Work item: Below is a listing. Write out exactly its lines between the one holding "R1: 100 (CTL, VIN) -> none" and the one holding "J3 pin 1: GND -> VA", inclusive.
________
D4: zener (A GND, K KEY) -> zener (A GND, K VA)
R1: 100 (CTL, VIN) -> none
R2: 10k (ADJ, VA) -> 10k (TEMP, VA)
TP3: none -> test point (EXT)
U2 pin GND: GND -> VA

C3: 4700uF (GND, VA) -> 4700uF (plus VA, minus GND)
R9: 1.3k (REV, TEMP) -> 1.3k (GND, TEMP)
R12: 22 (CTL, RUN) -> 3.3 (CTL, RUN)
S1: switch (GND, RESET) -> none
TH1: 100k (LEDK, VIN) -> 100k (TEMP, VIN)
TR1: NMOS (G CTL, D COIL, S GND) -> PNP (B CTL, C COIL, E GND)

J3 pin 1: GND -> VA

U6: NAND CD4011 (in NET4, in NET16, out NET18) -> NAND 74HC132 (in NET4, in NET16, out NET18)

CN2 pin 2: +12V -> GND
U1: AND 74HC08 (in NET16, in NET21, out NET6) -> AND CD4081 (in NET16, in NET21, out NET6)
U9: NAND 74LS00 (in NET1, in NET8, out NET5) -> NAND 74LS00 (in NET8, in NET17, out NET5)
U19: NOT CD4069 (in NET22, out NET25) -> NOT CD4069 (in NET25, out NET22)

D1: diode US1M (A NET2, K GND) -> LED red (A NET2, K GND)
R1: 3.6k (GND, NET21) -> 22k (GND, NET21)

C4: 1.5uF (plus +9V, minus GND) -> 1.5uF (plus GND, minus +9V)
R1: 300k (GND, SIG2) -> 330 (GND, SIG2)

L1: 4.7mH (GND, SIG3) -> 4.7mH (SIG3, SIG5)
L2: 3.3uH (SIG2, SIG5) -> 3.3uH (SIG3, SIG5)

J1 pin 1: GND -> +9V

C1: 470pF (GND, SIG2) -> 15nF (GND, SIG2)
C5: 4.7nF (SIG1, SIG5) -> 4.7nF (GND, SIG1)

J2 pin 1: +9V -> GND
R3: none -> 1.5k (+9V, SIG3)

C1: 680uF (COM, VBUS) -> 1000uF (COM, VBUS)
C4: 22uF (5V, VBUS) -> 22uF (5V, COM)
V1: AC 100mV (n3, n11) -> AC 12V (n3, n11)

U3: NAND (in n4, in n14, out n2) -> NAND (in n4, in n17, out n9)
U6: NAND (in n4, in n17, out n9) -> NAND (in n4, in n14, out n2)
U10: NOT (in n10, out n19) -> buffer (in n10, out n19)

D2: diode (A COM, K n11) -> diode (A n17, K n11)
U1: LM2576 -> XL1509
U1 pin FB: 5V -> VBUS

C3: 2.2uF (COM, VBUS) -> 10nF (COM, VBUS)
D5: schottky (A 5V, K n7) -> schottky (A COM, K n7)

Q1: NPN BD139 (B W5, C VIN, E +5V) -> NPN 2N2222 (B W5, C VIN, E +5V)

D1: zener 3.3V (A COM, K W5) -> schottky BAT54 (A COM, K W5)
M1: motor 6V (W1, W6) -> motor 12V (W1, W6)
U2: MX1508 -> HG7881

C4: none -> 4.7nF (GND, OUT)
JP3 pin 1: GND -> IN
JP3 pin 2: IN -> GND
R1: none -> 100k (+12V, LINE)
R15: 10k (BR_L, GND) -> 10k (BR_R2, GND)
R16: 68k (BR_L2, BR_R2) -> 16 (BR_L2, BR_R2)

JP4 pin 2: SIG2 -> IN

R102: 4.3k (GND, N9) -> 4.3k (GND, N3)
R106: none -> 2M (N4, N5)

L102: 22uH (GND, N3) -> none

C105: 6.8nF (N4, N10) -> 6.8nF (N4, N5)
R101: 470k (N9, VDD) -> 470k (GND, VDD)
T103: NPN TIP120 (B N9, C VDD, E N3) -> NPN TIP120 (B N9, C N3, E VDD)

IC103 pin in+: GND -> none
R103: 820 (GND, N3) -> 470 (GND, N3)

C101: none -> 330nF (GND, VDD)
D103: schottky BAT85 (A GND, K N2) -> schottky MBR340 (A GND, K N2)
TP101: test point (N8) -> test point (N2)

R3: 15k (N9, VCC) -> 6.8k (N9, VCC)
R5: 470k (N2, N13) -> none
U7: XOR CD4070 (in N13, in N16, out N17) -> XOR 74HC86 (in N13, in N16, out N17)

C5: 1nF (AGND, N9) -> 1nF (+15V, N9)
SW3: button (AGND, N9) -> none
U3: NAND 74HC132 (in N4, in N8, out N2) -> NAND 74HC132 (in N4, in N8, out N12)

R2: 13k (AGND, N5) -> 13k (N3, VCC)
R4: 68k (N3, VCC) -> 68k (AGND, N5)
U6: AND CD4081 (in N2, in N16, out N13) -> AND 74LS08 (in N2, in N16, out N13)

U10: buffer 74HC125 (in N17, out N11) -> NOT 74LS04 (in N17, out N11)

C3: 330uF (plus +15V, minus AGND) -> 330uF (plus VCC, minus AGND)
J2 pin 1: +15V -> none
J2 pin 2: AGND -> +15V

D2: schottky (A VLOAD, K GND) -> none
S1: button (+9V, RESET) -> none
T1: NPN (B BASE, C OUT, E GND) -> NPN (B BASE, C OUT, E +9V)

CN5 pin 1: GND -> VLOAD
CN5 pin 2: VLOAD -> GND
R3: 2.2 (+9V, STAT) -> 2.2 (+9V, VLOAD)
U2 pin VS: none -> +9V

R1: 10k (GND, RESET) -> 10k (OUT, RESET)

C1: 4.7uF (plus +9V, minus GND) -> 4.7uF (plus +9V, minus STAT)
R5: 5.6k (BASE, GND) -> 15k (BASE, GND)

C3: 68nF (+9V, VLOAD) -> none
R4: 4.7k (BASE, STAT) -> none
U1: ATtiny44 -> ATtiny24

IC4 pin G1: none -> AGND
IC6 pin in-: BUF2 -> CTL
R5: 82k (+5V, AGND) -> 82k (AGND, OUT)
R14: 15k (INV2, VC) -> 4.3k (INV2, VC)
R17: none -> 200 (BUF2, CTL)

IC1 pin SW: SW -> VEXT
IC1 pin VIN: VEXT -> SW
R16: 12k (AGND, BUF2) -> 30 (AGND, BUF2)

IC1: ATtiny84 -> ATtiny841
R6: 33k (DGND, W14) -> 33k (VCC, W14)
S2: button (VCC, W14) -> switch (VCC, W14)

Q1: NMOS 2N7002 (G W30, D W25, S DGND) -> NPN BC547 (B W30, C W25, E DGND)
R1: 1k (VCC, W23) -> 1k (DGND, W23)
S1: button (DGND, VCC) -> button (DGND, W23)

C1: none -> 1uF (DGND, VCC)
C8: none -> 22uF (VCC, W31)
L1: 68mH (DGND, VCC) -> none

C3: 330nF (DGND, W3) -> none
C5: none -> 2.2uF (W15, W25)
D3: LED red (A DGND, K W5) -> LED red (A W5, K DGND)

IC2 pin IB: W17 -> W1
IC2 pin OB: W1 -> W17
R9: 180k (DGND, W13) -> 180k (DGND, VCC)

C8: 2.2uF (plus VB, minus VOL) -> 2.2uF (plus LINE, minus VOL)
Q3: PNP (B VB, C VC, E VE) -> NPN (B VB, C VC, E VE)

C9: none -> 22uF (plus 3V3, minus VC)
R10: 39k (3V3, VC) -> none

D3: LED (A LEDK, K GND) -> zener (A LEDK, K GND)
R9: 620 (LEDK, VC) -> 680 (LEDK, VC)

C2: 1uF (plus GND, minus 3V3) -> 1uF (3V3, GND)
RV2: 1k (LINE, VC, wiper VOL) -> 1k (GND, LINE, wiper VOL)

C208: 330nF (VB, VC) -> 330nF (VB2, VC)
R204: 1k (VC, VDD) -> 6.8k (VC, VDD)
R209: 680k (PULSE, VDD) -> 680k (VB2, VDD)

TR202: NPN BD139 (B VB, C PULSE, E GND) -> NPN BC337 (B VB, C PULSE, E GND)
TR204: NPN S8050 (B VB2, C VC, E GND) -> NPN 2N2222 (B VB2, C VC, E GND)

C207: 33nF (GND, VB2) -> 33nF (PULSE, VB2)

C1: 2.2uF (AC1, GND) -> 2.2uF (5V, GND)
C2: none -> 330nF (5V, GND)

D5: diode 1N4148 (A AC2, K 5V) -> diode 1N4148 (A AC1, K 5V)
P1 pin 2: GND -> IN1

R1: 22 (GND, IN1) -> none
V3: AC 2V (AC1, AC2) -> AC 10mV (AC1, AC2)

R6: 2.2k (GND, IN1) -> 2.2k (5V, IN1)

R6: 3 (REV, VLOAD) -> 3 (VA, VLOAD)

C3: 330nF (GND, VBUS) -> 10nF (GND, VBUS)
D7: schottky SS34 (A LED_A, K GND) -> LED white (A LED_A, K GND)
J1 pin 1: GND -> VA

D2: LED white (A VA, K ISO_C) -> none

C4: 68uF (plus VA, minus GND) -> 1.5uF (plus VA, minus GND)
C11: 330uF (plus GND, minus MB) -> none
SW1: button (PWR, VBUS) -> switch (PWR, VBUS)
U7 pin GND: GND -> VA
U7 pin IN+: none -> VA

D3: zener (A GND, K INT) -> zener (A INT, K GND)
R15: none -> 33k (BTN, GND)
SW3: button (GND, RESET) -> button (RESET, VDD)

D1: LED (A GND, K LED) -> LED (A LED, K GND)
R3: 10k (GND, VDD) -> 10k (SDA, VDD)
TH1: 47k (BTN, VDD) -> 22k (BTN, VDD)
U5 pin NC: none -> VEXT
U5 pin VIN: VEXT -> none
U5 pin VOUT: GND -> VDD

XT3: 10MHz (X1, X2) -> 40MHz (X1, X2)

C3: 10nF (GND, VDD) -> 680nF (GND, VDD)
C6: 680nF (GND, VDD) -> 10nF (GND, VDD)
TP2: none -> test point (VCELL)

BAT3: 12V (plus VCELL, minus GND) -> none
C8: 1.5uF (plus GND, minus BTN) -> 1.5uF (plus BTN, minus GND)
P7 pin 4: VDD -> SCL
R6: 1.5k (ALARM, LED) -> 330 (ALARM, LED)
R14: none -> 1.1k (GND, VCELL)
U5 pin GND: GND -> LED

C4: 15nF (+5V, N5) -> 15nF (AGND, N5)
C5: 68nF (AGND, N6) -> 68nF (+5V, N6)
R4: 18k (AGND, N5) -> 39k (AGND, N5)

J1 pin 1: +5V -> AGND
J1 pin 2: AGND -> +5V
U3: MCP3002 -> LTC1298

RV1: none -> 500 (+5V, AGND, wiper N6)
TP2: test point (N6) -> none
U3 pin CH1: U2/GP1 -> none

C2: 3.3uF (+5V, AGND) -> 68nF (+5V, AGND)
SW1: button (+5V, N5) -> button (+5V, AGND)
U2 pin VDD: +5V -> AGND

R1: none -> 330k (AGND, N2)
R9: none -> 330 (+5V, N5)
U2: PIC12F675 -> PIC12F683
________
Completed exercise:
R1: 100 (CTL, VIN) -> none
R2: 10k (ADJ, VA) -> 10k (TEMP, VA)
TP3: none -> test point (EXT)
U2 pin GND: GND -> VA

C3: 4700uF (GND, VA) -> 4700uF (plus VA, minus GND)
R9: 1.3k (REV, TEMP) -> 1.3k (GND, TEMP)
R12: 22 (CTL, RUN) -> 3.3 (CTL, RUN)
S1: switch (GND, RESET) -> none
TH1: 100k (LEDK, VIN) -> 100k (TEMP, VIN)
TR1: NMOS (G CTL, D COIL, S GND) -> PNP (B CTL, C COIL, E GND)

J3 pin 1: GND -> VA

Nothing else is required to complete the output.